[YOUR INSTRUCTIONS] Copy the data that follows exactly. Include no pictures.

[EXCERPTED DATA]
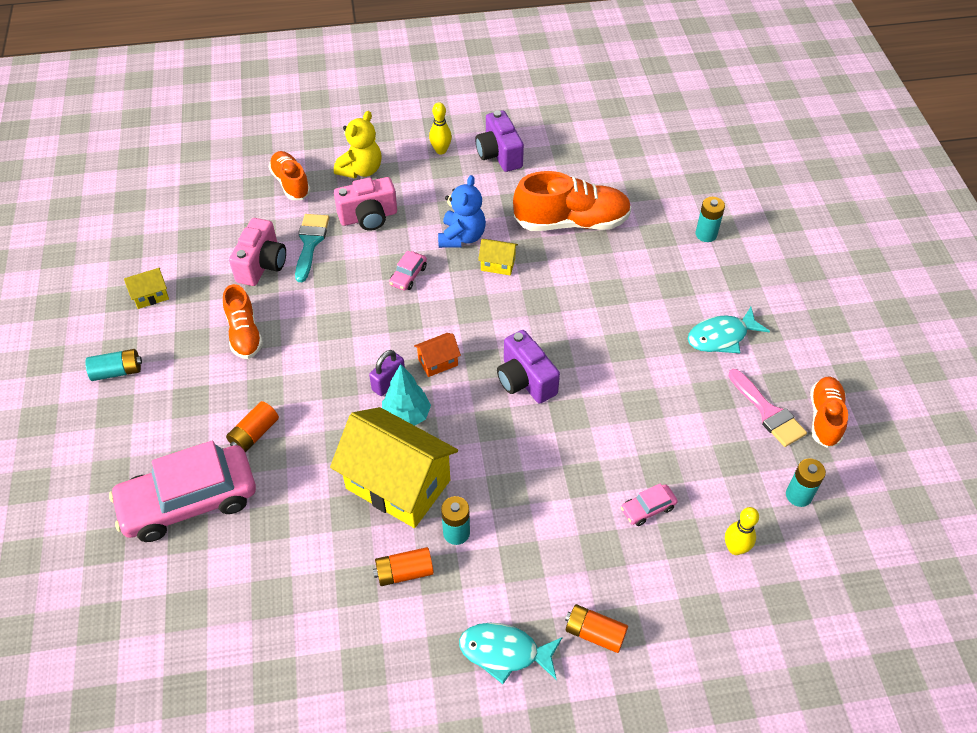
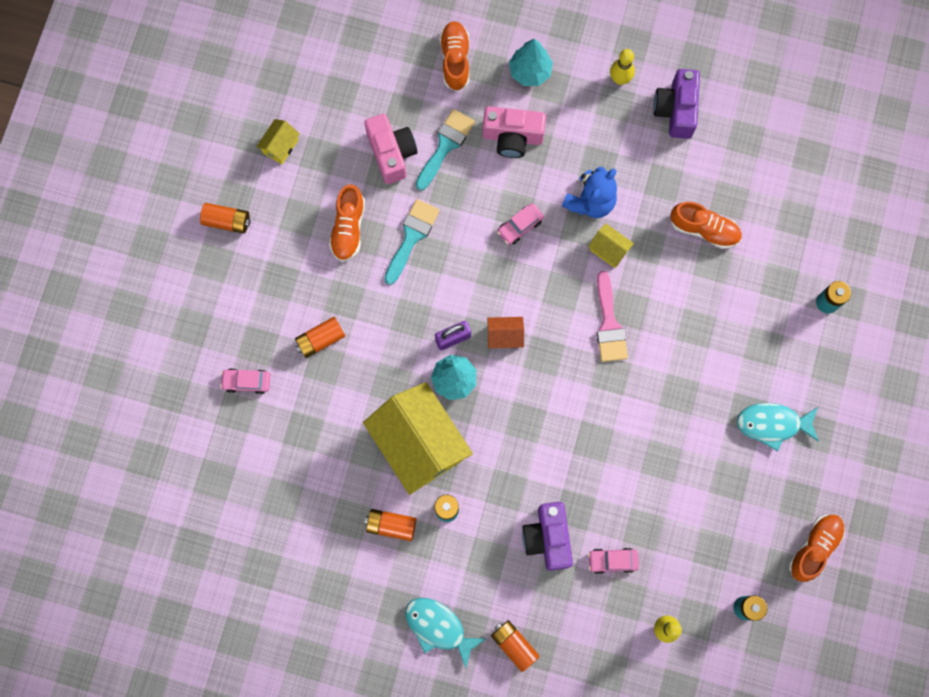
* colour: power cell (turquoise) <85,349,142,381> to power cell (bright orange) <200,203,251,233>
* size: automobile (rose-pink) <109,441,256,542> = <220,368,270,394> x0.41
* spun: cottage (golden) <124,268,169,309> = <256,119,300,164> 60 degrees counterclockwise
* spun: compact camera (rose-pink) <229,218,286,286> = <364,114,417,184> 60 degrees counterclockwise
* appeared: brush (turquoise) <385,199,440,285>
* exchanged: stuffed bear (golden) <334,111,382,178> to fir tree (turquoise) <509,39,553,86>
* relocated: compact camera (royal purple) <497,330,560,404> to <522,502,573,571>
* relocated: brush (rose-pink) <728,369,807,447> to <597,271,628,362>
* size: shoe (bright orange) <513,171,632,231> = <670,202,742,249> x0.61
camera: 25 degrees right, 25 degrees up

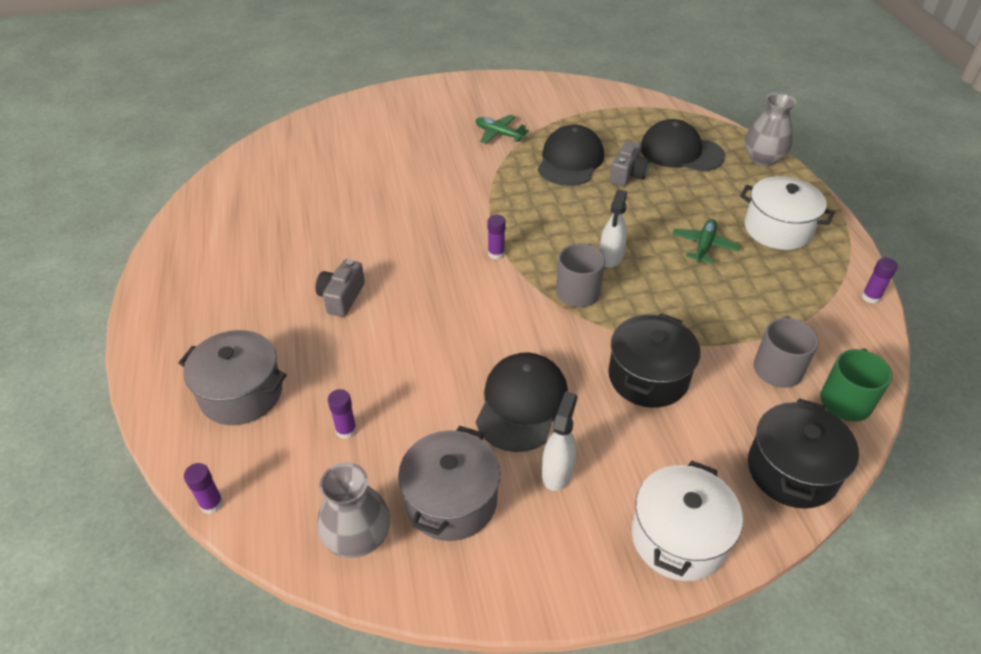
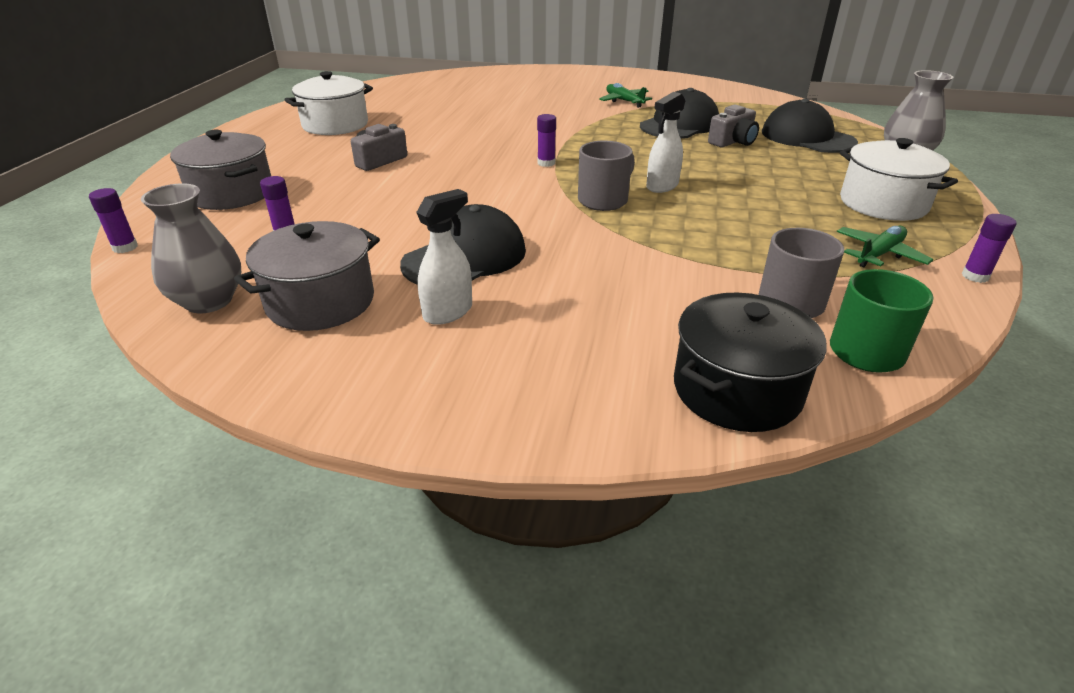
* relocated: cooking pot (pure white) <632,461,743,581> to <284,71,373,135>
* relocated: aeroplane (leaf-green) <672,219,740,263> to <837,226,933,268>
* missing: cooking pot (ebony) <608,313,700,408>
camera: 25 degrees right, 10 degrees down

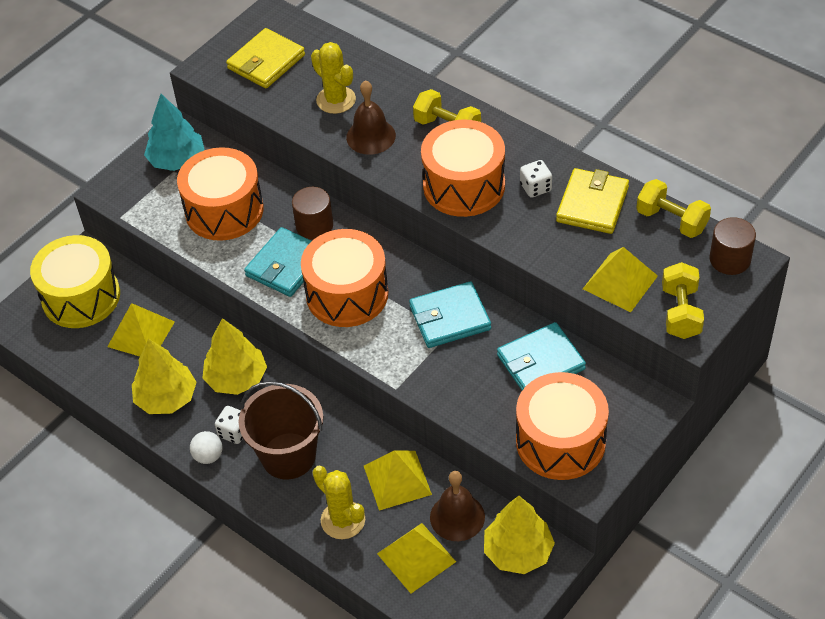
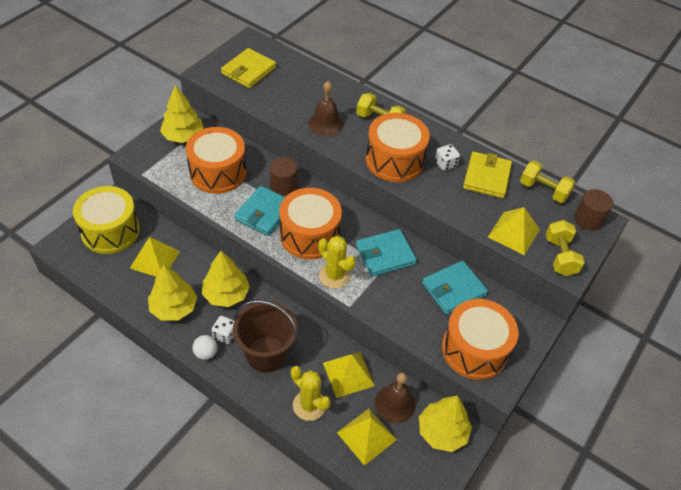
* colour: fir tree (turquoise) <144,94,205,171> to fir tree (golden) <160,85,204,143>
* relocated: prickly plant (golden) <311,42,356,114> to <318,236,356,289>
camera: 10 degrees left, 0 degrees up

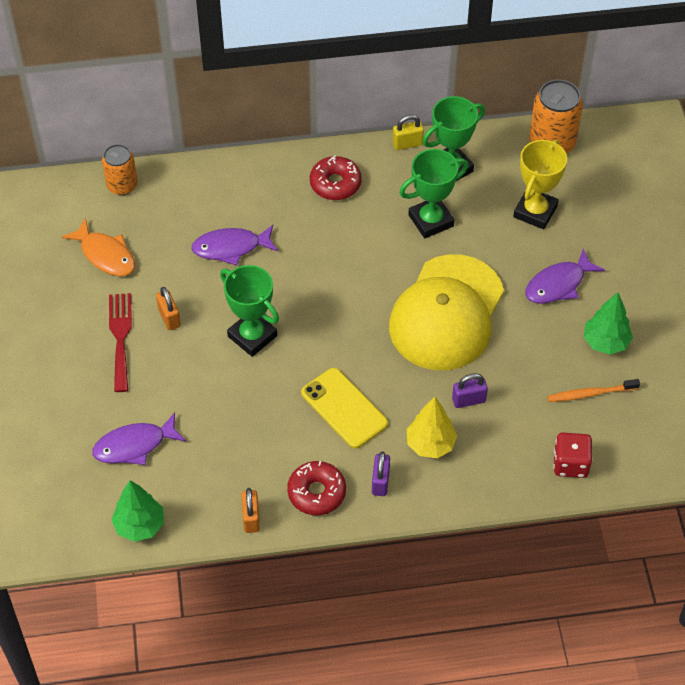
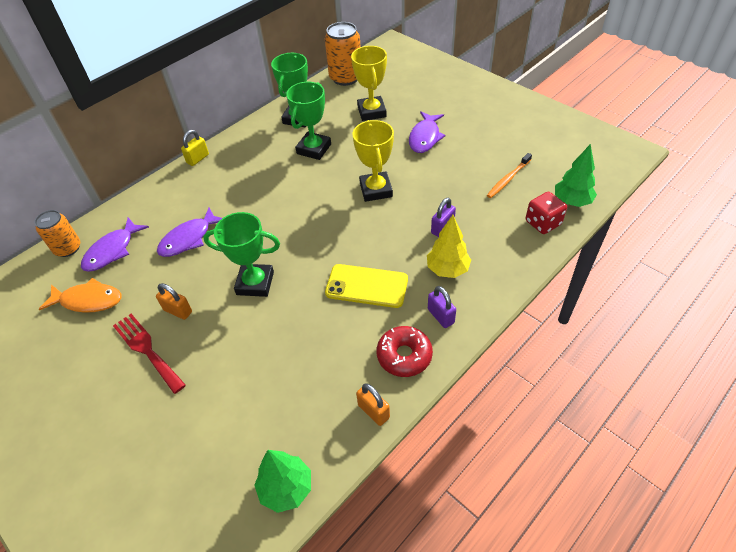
* relocated: toy fish (royal purple) <92,412,186,465> to <81,217,149,272>
* relocated: padlock (golden) <393,115,424,150> to <181,130,209,166>
* exchanged: baseball cap (golden) <389,254,504,370> to prize cup (golden) <352,120,394,202>
* relocated: fir tree (leaf-green) <584,292,633,355> to <555,144,597,207>
* missing: glazed donut (scarlet) <310,156,362,200>
camera: 35 degrees left, 5 degrees down

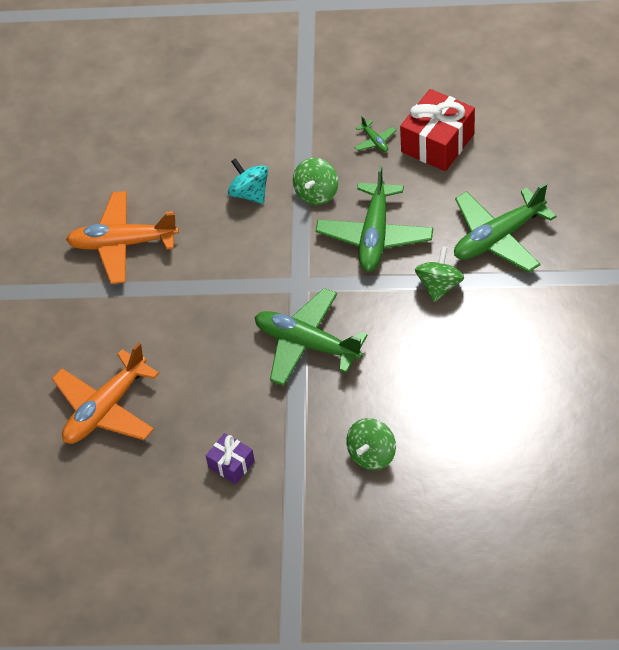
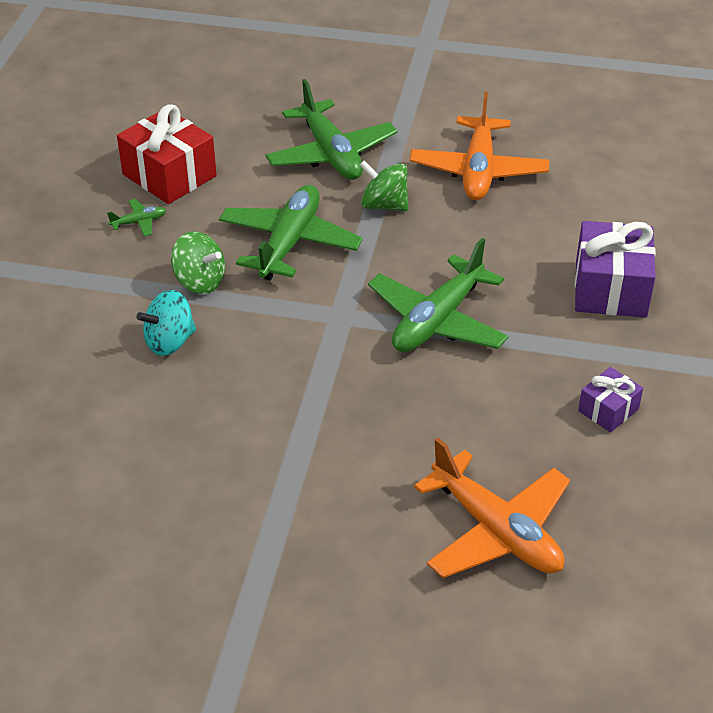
* spun: aeroplane (leaf-green) <316,165,433,272> = <219,185,363,280> 90 degrees counterclockwise
* relocated: aeroplane (bright orange) <66,191,179,284> to <410,92,549,200>
* exchanged: spinning top (leaf-green) <346,418,396,470> to wrapped gift (royal purple) <575,221,656,318>
camera: 85 degrees left, 10 degrees down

[EXERCISE OUTPUT]
* colour: power cell (turquoise) <85,349,142,381> to power cell (bright orange) <200,203,251,233>
* size: automobile (rose-pink) <109,441,256,542> = <220,368,270,394> x0.41
* spun: cottage (golden) <124,268,169,309> = <256,119,300,164> 60 degrees counterclockwise
* spun: compact camera (rose-pink) <229,218,286,286> = <364,114,417,184> 60 degrees counterclockwise
* appeared: brush (turquoise) <385,199,440,285>
* exchanged: stuffed bear (golden) <334,111,382,178> to fir tree (turquoise) <509,39,553,86>
* relocated: compact camera (royal purple) <497,330,560,404> to <522,502,573,571>
* relocated: brush (rose-pink) <728,369,807,447> to <597,271,628,362>
* size: shoe (bright orange) <513,171,632,231> = <670,202,742,249> x0.61
camera: 25 degrees right, 25 degrees up

* relocated: cooking pot (pure white) <632,461,743,581> to <284,71,373,135>
* relocated: aeroplane (leaf-green) <672,219,740,263> to <837,226,933,268>
* missing: cooking pot (ebony) <608,313,700,408>
camera: 25 degrees right, 10 degrees down

* colour: fir tree (turquoise) <144,94,205,171> to fir tree (golden) <160,85,204,143>
* relocated: prickly plant (golden) <311,42,356,114> to <318,236,356,289>
camera: 10 degrees left, 0 degrees up

* relocated: toy fish (royal purple) <92,412,186,465> to <81,217,149,272>
* relocated: padlock (golden) <393,115,424,150> to <181,130,209,166>
* exchanged: baseball cap (golden) <389,254,504,370> to prize cup (golden) <352,120,394,202>
* relocated: fir tree (leaf-green) <584,292,633,355> to <555,144,597,207>
* missing: glazed donut (scarlet) <310,156,362,200>
camera: 35 degrees left, 5 degrees down

* spun: aeroplane (leaf-green) <316,165,433,272> = <219,185,363,280> 90 degrees counterclockwise
* relocated: aeroplane (bright orange) <66,191,179,284> to <410,92,549,200>
* exchanged: spinning top (leaf-green) <346,418,396,470> to wrapped gift (royal purple) <575,221,656,318>
camera: 85 degrees left, 10 degrees down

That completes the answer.